**Problem requirements**
Repeat the data that follows exactly, starting at the line with "Recipe Contacts: [847,414,1183,625]" and ending at the line with "Felix: [1521,455,1586,507] ->", and leave out every picture.

══ The data

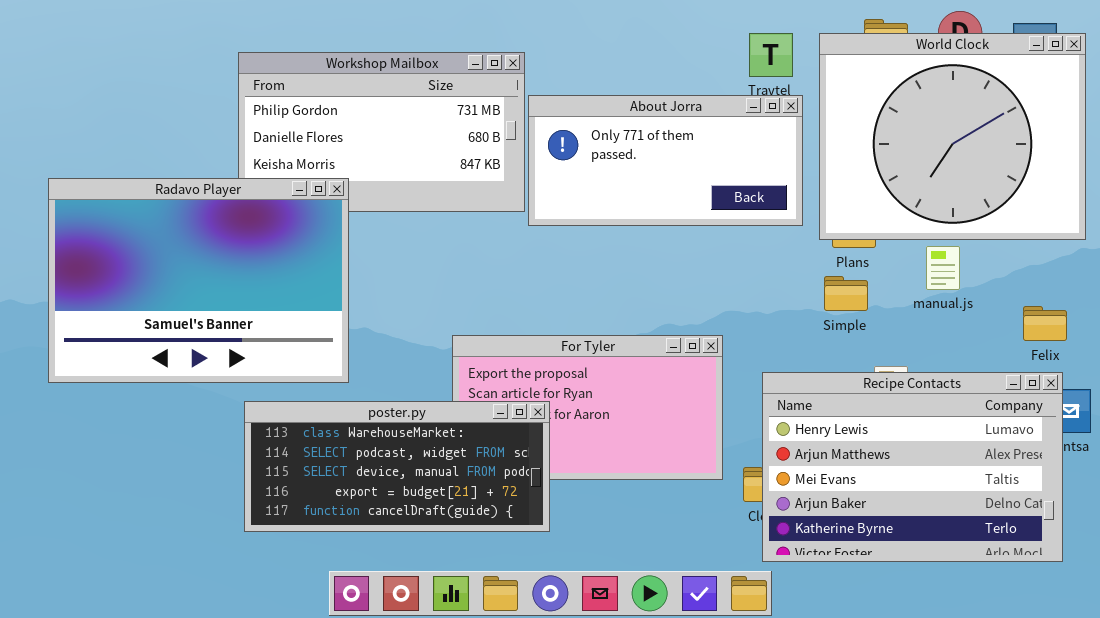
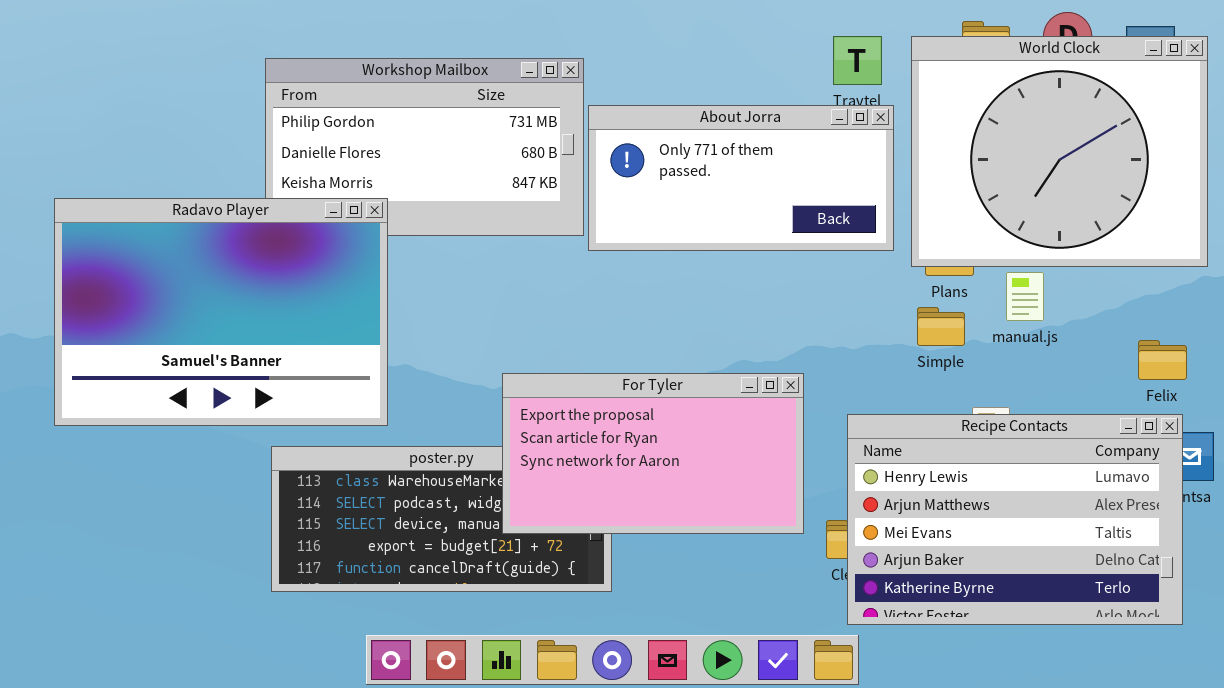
manual.js: [926,246,960,290] -> [1006,272,1044,321], moved
For Tyler: [452,335,723,480] -> [502,373,804,534], raised

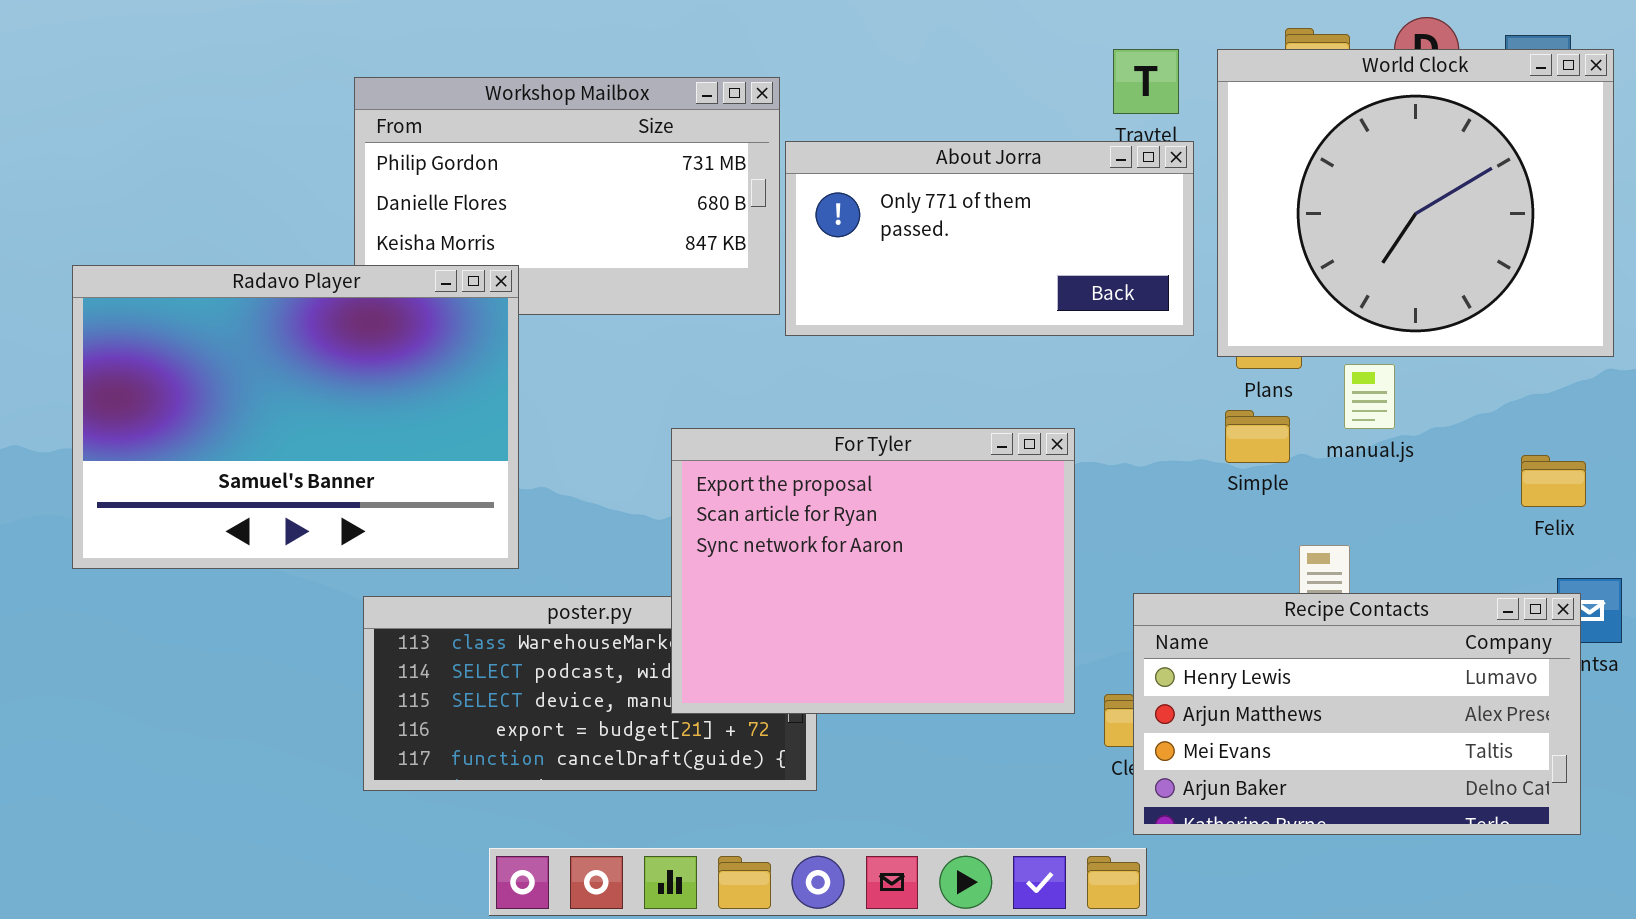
For Tyler: [502,373,804,534] -> [671,428,1075,714], resized
Recipe Contacts: [847,414,1183,625] -> [1133,593,1581,835], resized

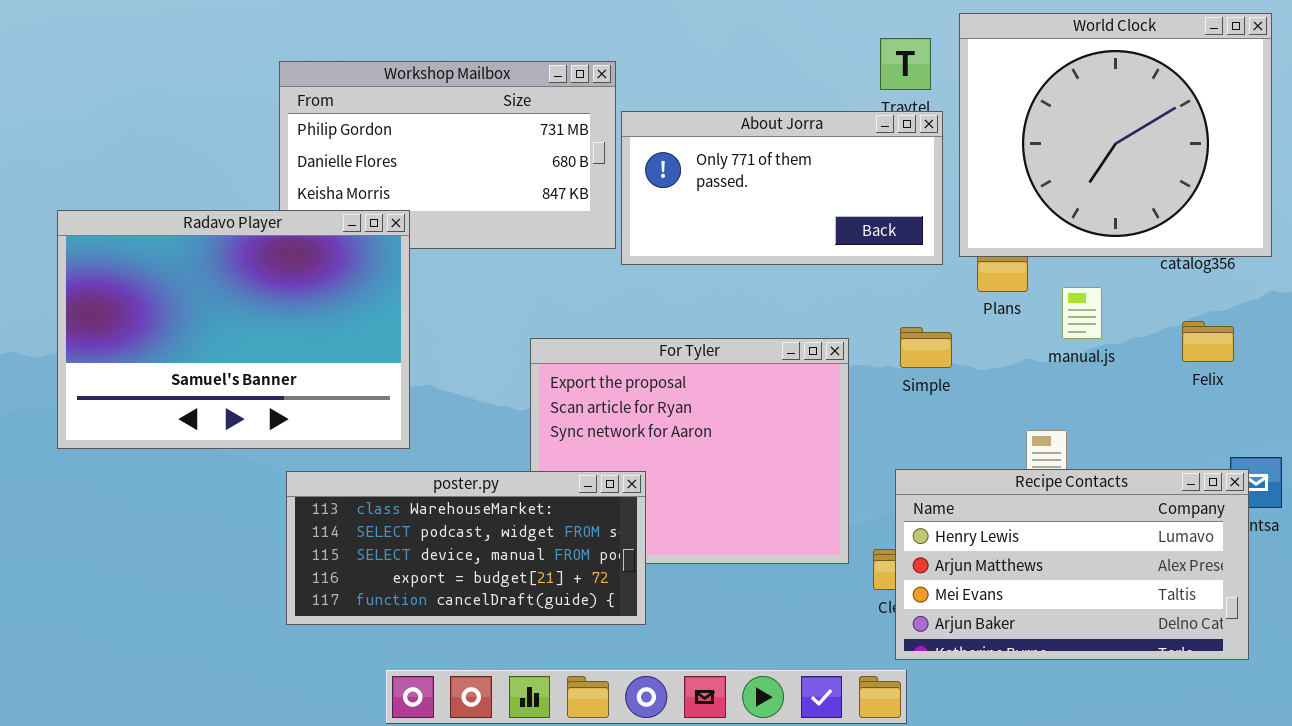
World Clock: [1217,49,1614,357] -> [959,13,1272,257], moved
Simple: [1225,410,1290,463] -> [900,327,952,368], moved
Felix: [1521,455,1586,507] -> [1182,321,1234,362], moved
poster.py: [363,596,817,791] -> [286,471,646,625], raised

════

**Response**
Recipe Contacts: [847,414,1183,625] -> [1133,593,1581,835], resized

World Clock: [1217,49,1614,357] -> [959,13,1272,257], moved
Simple: [1225,410,1290,463] -> [900,327,952,368], moved
Felix: [1521,455,1586,507] -> [1182,321,1234,362], moved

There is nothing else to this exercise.